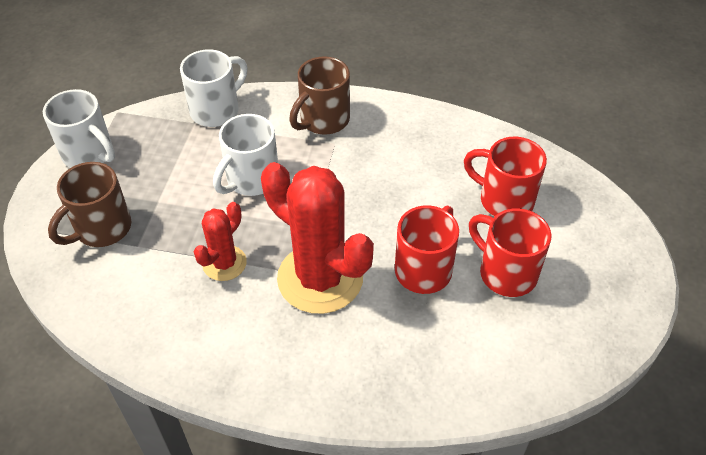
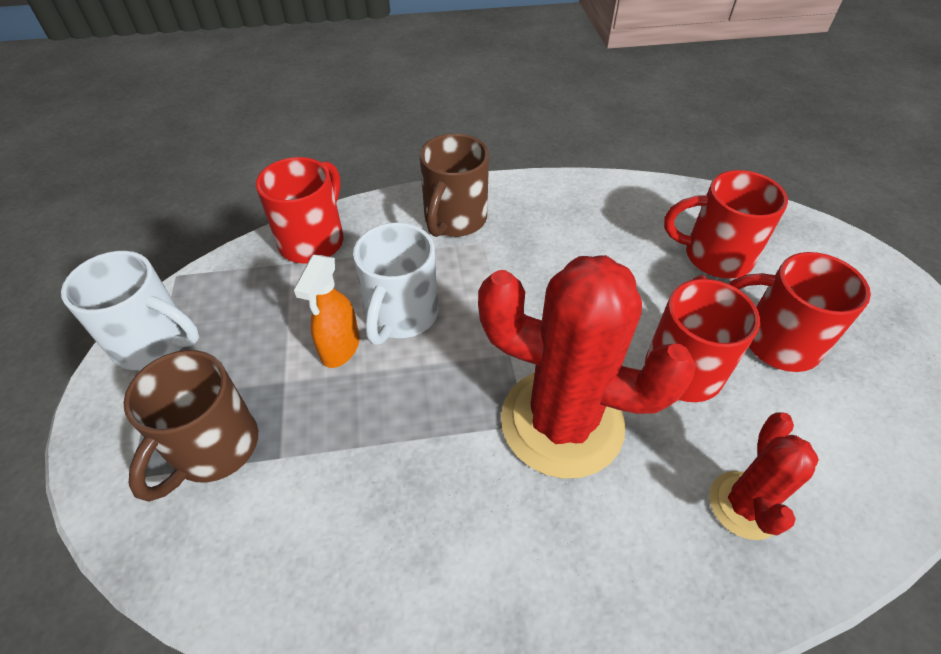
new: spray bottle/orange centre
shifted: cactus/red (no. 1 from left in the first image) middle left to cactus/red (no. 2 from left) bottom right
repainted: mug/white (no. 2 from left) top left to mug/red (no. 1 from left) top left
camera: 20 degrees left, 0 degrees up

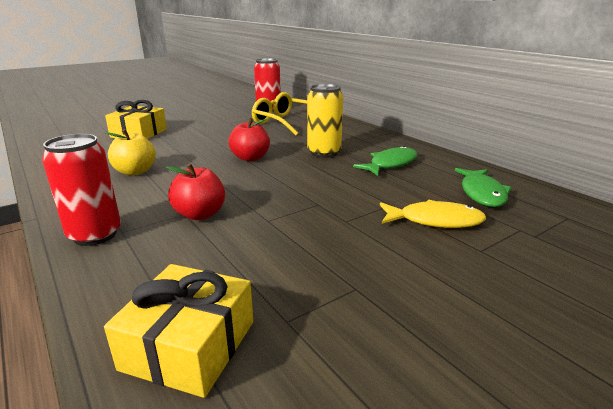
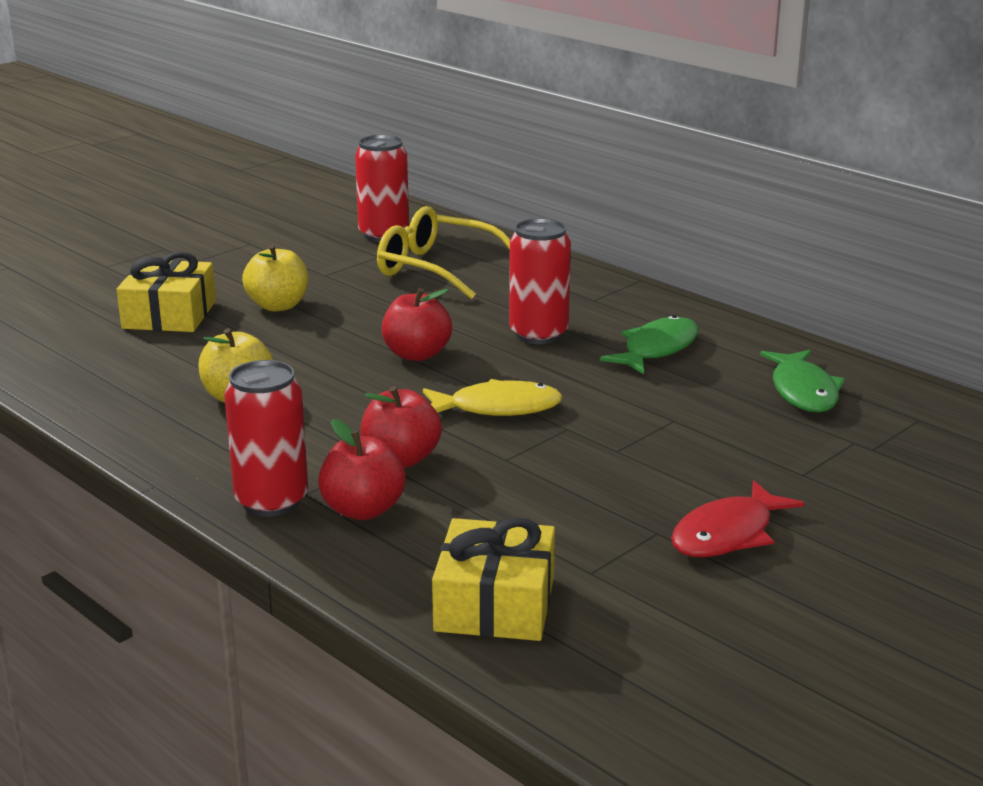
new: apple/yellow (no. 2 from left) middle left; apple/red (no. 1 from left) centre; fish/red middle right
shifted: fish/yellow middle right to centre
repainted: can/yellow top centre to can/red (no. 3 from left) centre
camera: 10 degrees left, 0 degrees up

Exercise details: None of the pictures belong in the copy; repeat all other material exactly.

Response:
new: spray bottle/orange centre
shifted: cactus/red (no. 1 from left in the first image) middle left to cactus/red (no. 2 from left) bottom right
repainted: mug/white (no. 2 from left) top left to mug/red (no. 1 from left) top left
camera: 20 degrees left, 0 degrees up

new: apple/yellow (no. 2 from left) middle left; apple/red (no. 1 from left) centre; fish/red middle right
shifted: fish/yellow middle right to centre
repainted: can/yellow top centre to can/red (no. 3 from left) centre
camera: 10 degrees left, 0 degrees up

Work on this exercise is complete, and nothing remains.